Content starts

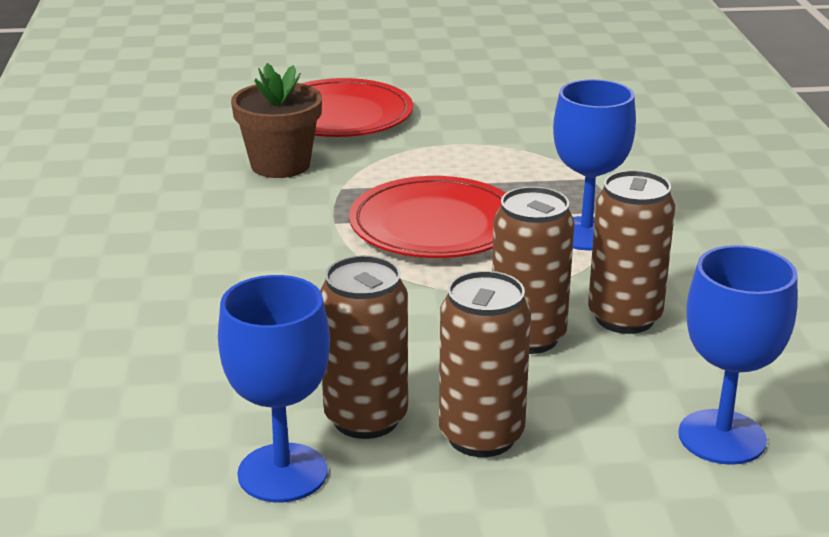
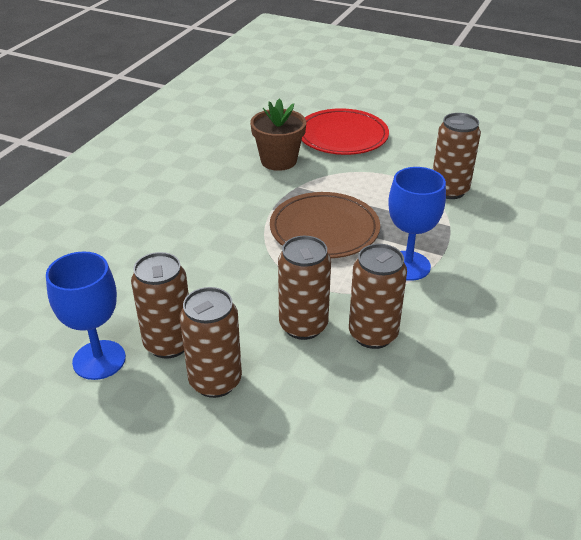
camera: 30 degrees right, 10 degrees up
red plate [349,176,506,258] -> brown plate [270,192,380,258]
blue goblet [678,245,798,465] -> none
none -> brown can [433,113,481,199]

Content ends
Content starts

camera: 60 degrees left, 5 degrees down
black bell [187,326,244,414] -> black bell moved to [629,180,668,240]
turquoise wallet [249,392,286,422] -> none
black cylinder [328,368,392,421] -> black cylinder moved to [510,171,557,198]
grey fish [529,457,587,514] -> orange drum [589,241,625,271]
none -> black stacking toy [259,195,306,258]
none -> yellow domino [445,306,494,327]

Content ends

Task details
Reproduce every line of the material above that has the string "degrees".

Task solution
camera: 30 degrees right, 10 degrees up
camera: 60 degrees left, 5 degrees down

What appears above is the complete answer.